++++ Data segment

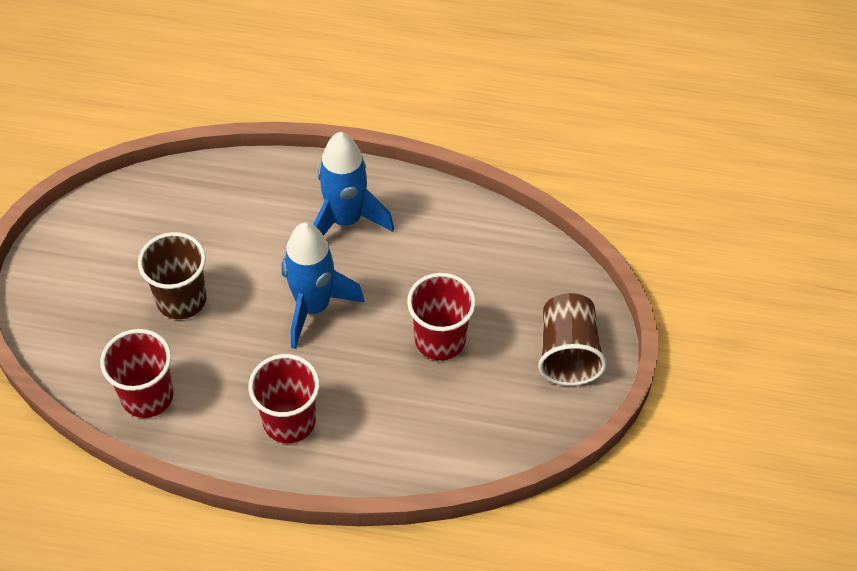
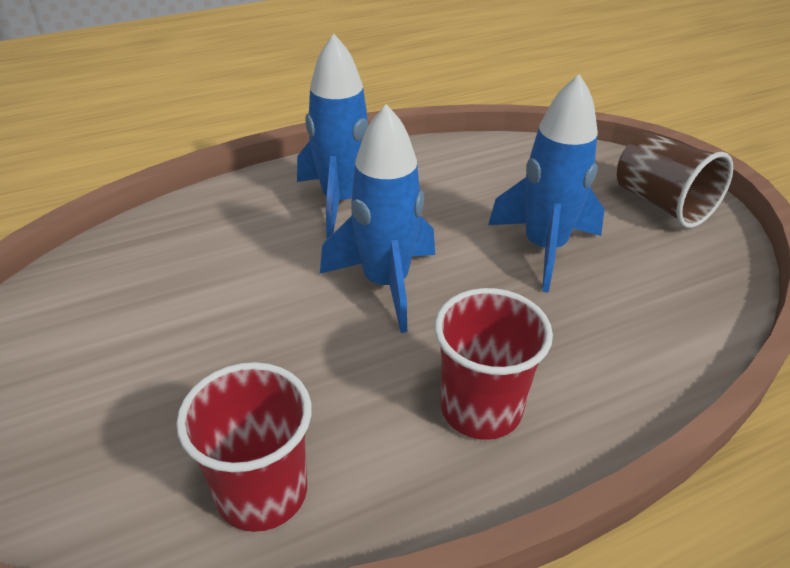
camera: 35 degrees left, 15 degrees down
(181, 299) = (215, 354): brown cup -> none
(440, 340) = (544, 248): red cup -> blue rocket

++++++++

■ Task objective: Write the material above out again exactly as it reads, but don't carry over the pictures.

■ Solution to the exercise:
camera: 35 degrees left, 15 degrees down
(181, 299) = (215, 354): brown cup -> none
(440, 340) = (544, 248): red cup -> blue rocket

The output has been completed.